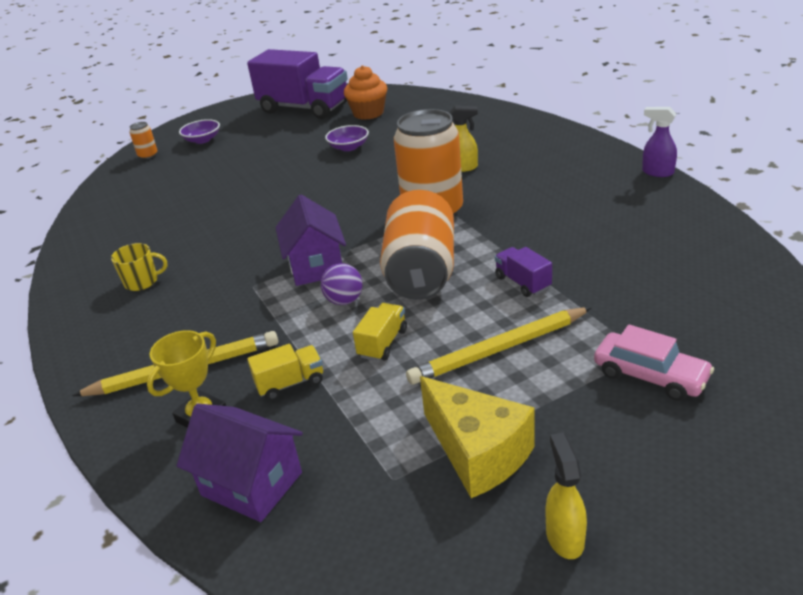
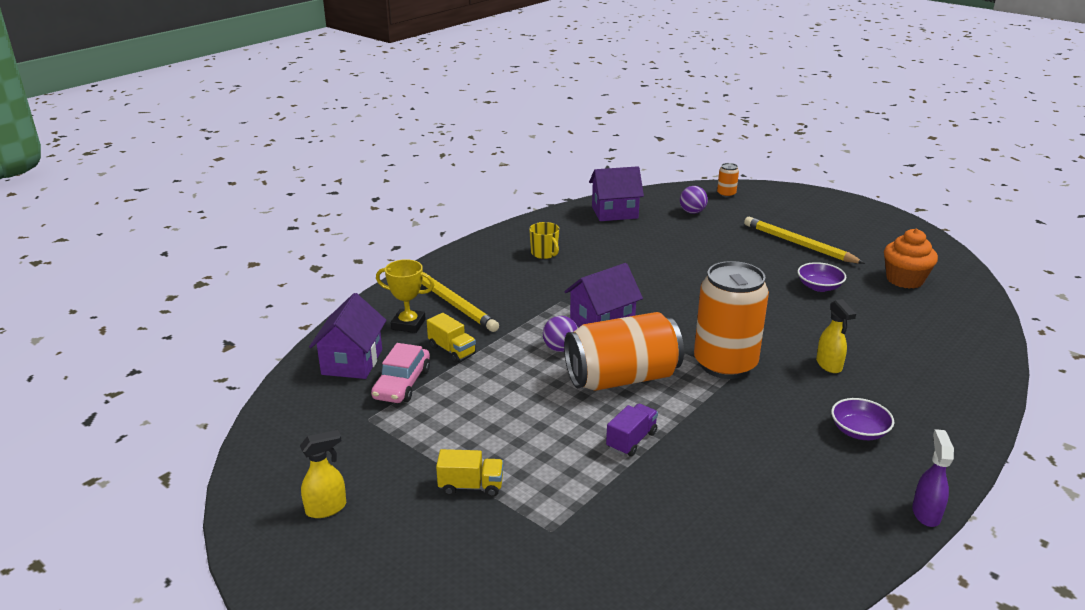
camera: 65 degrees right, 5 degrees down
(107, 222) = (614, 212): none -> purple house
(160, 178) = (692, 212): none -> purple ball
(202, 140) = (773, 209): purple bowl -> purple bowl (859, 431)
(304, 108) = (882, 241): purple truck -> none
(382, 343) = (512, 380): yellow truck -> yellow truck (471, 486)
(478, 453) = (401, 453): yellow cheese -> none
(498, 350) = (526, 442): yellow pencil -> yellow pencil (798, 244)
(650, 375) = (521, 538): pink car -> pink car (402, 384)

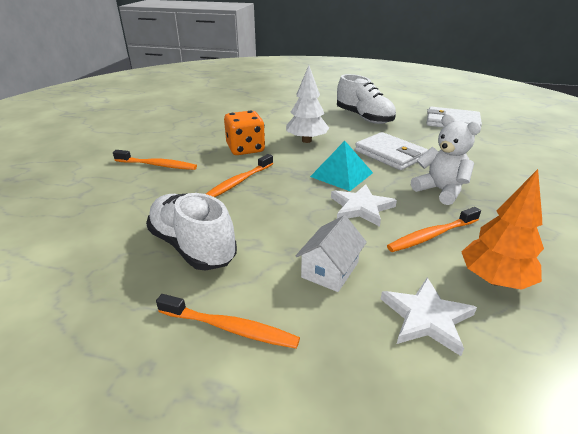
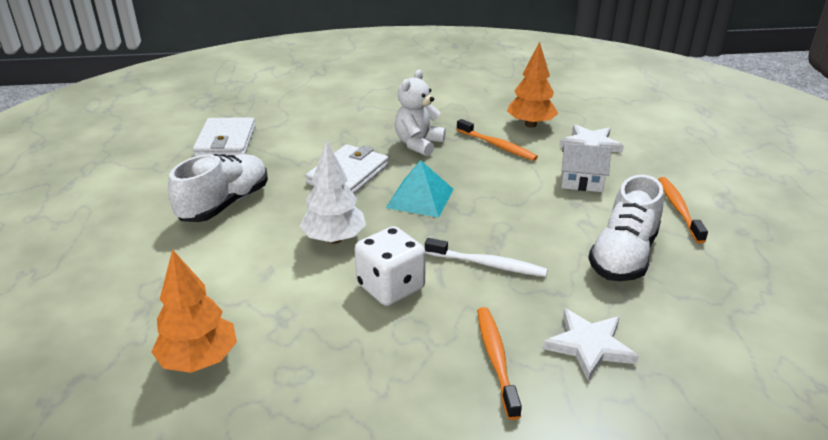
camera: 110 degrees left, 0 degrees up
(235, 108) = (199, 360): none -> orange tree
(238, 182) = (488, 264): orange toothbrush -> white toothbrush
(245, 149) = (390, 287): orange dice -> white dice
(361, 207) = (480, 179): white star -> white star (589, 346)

:::

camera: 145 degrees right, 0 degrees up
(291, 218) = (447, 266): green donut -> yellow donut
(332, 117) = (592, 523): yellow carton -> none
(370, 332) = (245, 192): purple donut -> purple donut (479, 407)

:::

◆ **EXERCISE DIRECTIONS**
Each line from the one that contains "(160, 178) = (692, 212): none -> purple ball" down to the one that contains "(361, 207) = (480, 179): white" is to be returned exactly as it stands above, both ends included, with pictures removed.

◆ **YOUR SOLUTION**
(160, 178) = (692, 212): none -> purple ball
(202, 140) = (773, 209): purple bowl -> purple bowl (859, 431)
(304, 108) = (882, 241): purple truck -> none
(382, 343) = (512, 380): yellow truck -> yellow truck (471, 486)
(478, 453) = (401, 453): yellow cheese -> none
(498, 350) = (526, 442): yellow pencil -> yellow pencil (798, 244)
(650, 375) = (521, 538): pink car -> pink car (402, 384)

camera: 110 degrees left, 0 degrees up
(235, 108) = (199, 360): none -> orange tree
(238, 182) = (488, 264): orange toothbrush -> white toothbrush
(245, 149) = (390, 287): orange dice -> white dice
(361, 207) = (480, 179): white star -> white star (589, 346)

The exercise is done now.